About this task
Write the data out again exactly, with no pictures.

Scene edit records
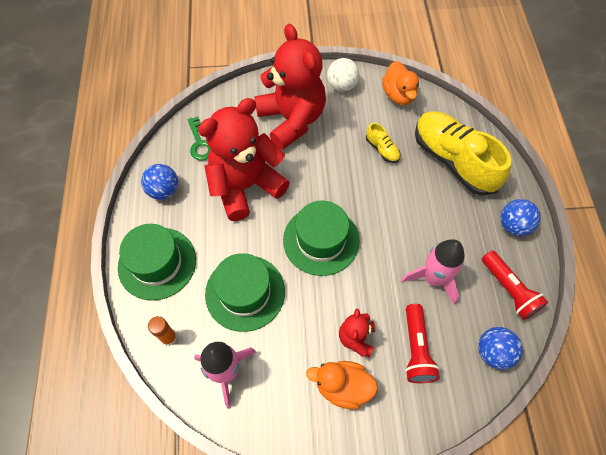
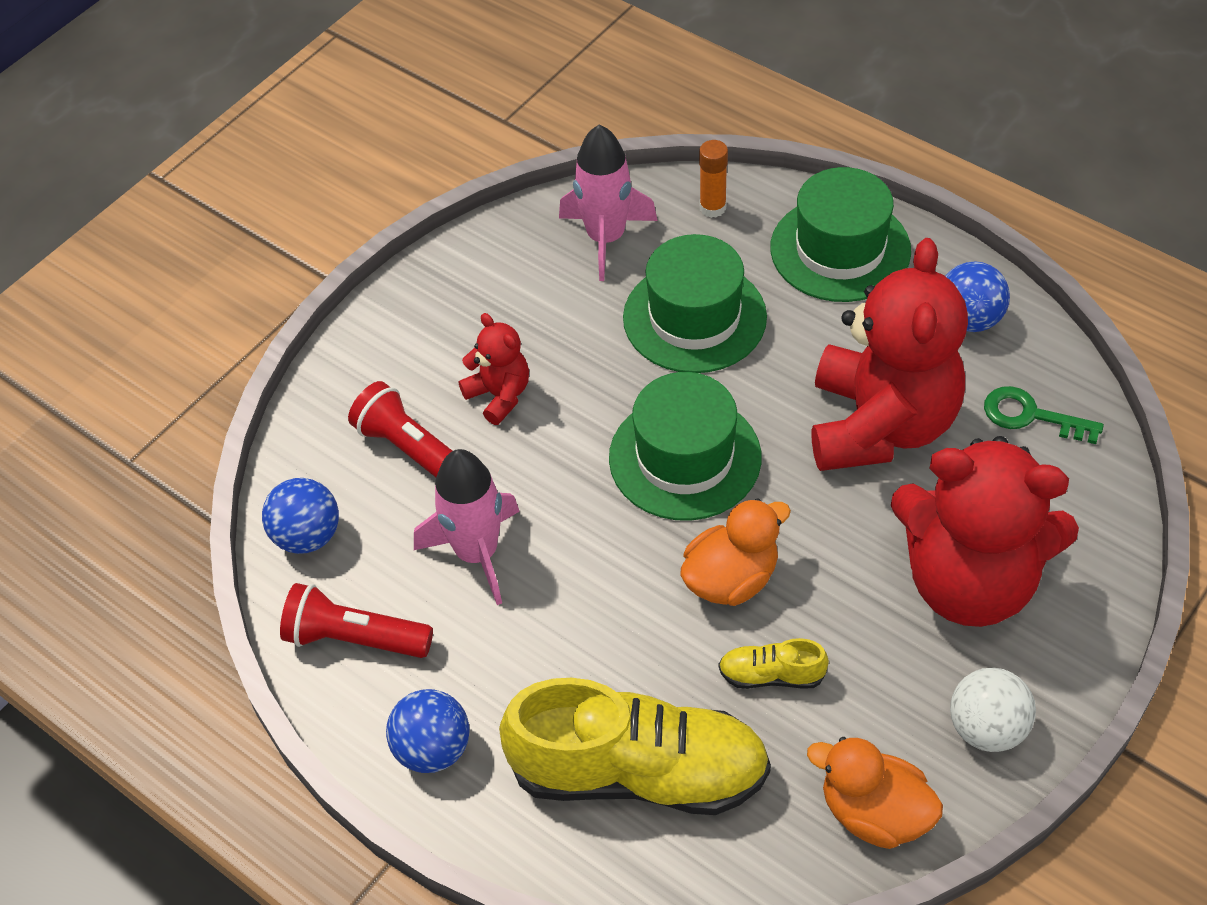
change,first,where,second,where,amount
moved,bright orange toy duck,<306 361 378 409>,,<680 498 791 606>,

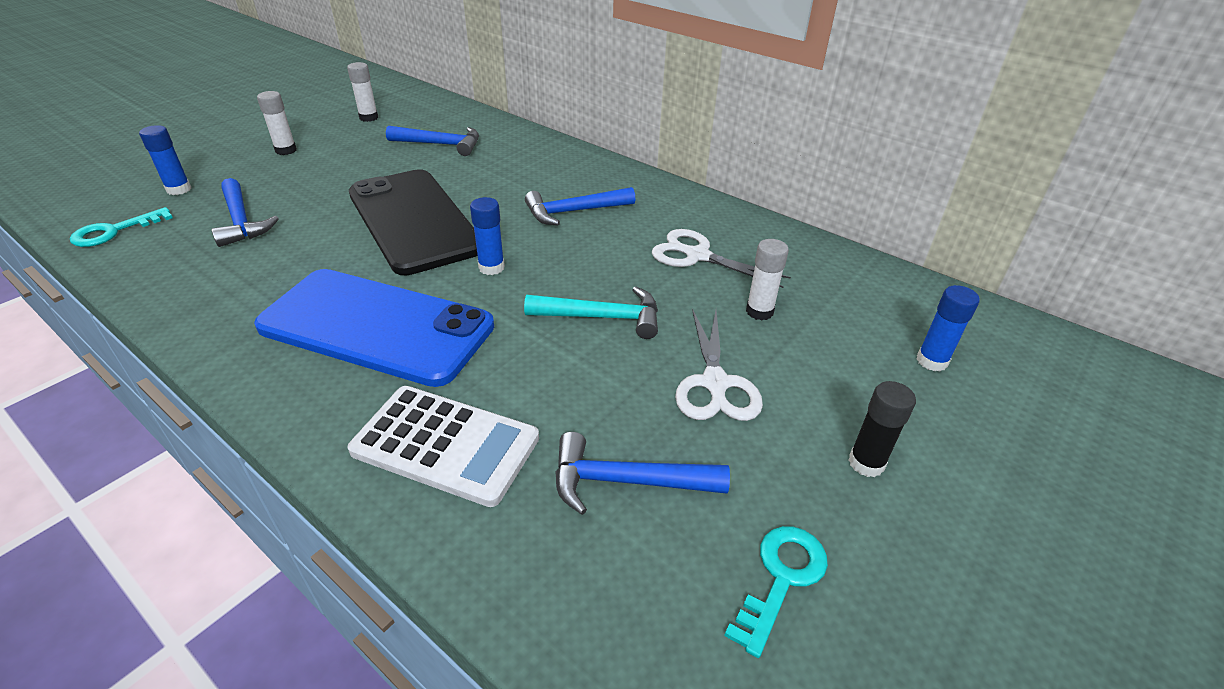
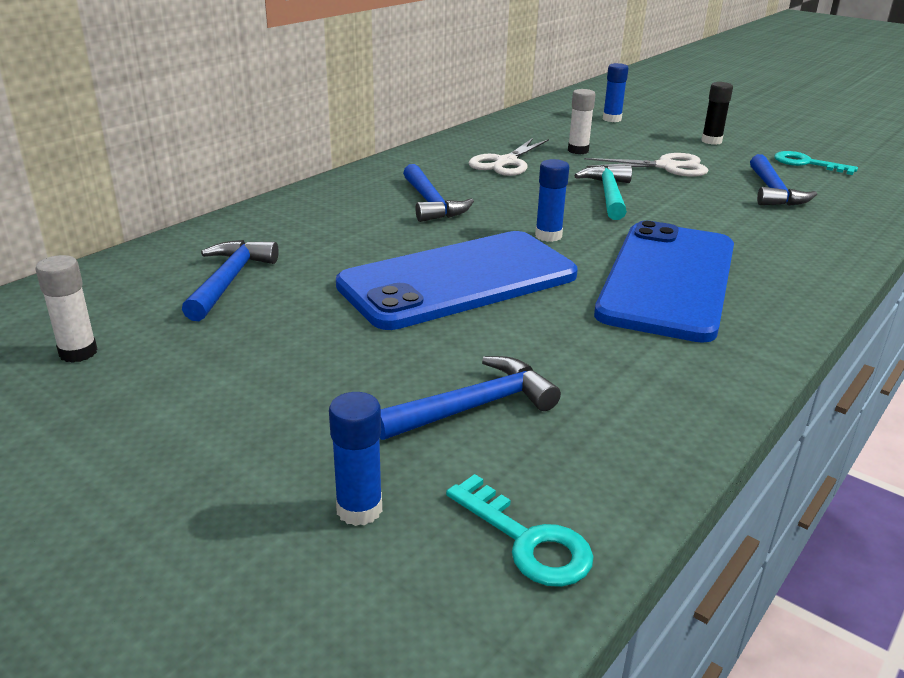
change,first,where,second,where,amount
recoloured,black smartphone,<349 169 478 275>,blue smartphone,<336 231 578 330>,
removed,pure white glue,<257 91 297 155>,,,
removed,pure white adding machine,<348 386 539 507>,,,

Solution to this exercise
change,first,where,second,where,amount
moved,bright orange toy duck,<306 361 378 409>,,<680 498 791 606>,

change,first,where,second,where,amount
recoloured,black smartphone,<349 169 478 275>,blue smartphone,<336 231 578 330>,
removed,pure white glue,<257 91 297 155>,,,
removed,pure white adding machine,<348 386 539 507>,,,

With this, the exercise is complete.